▶ [Required work]
Wherever a line in the data below holds "camera", copy that line.

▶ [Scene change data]
Segment Open

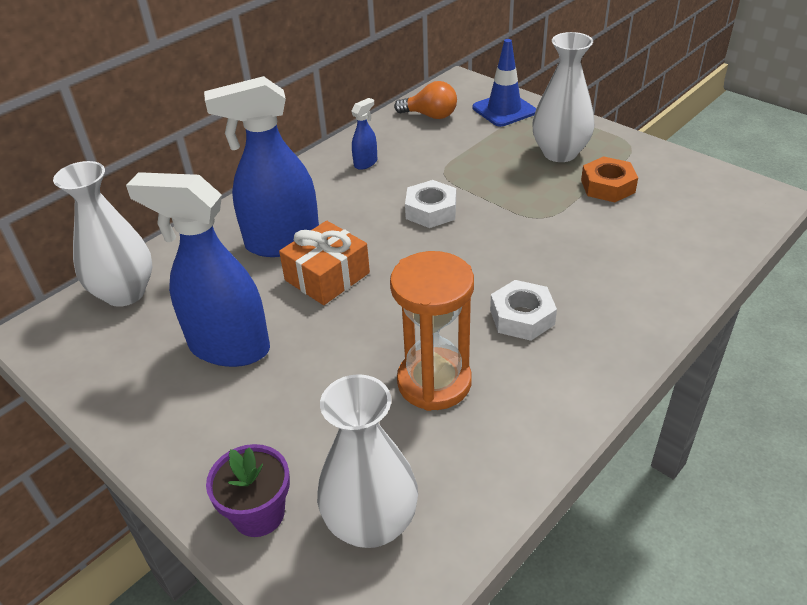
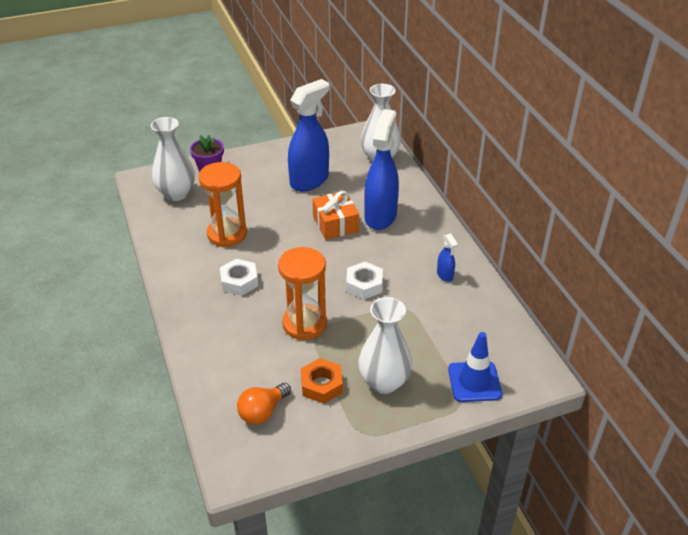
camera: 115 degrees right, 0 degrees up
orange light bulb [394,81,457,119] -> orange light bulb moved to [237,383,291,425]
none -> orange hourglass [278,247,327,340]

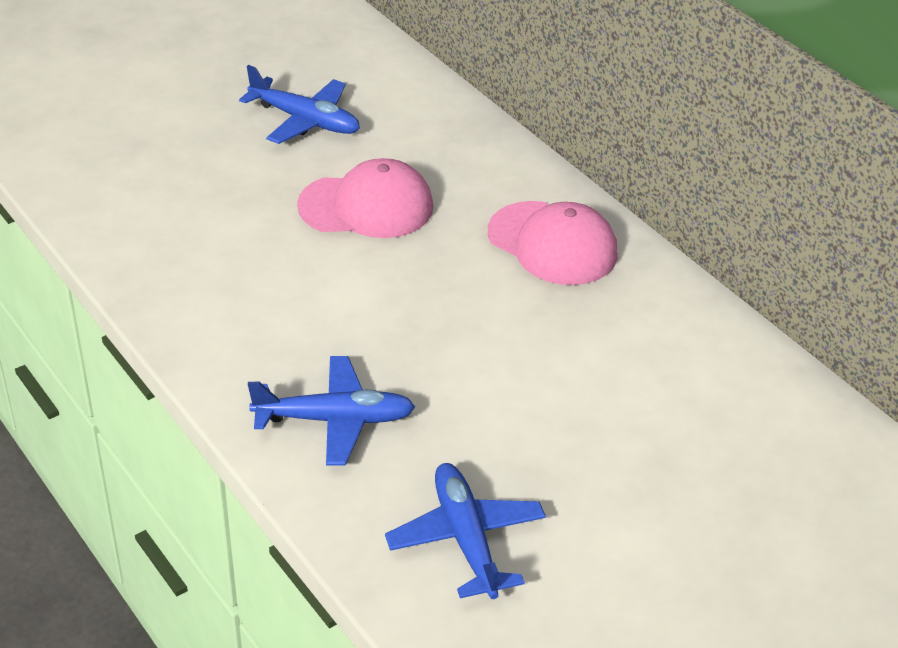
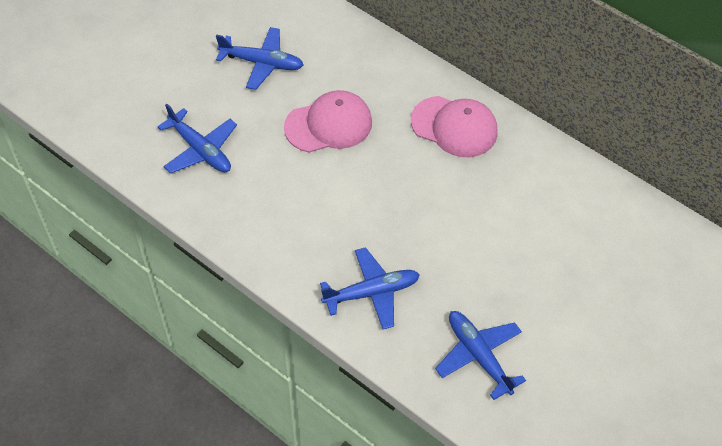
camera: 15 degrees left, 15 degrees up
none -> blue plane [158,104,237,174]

Segment Closed

▶ [Task answer]
camera: 115 degrees right, 0 degrees up
camera: 15 degrees left, 15 degrees up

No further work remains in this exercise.